→ TRY IT:
An exact copy is needed of the lines from the line holding "(348, 394) = (248, 258): grey domino -> none" through the final line of the listing below, both included.

→ PROVIDED MATERIAL:

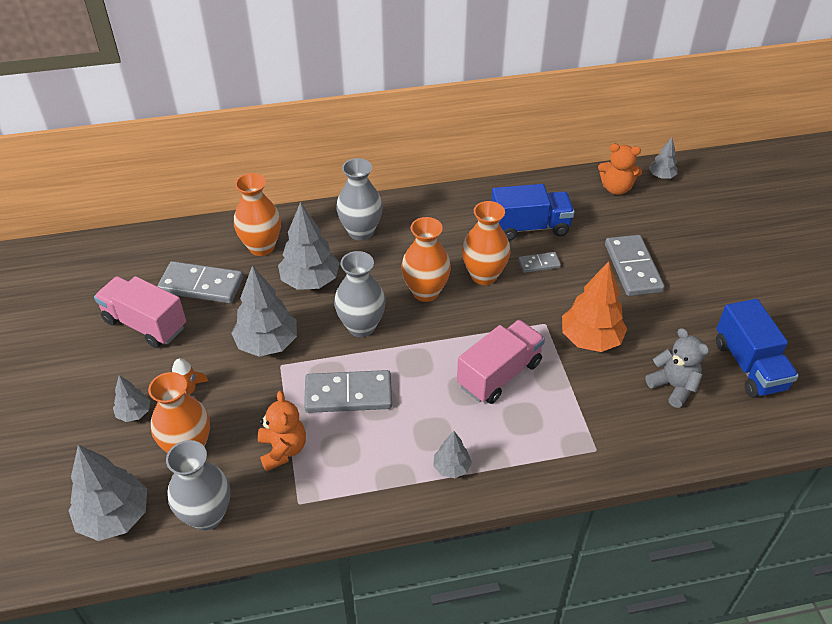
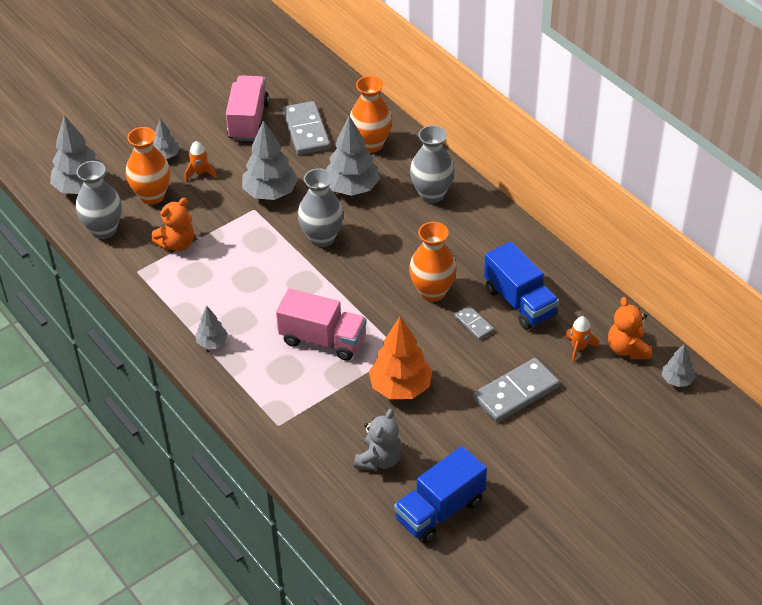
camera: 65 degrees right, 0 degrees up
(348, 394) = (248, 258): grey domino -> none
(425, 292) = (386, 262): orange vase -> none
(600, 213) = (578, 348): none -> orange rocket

→ WRITTEN REPLY:
(348, 394) = (248, 258): grey domino -> none
(425, 292) = (386, 262): orange vase -> none
(600, 213) = (578, 348): none -> orange rocket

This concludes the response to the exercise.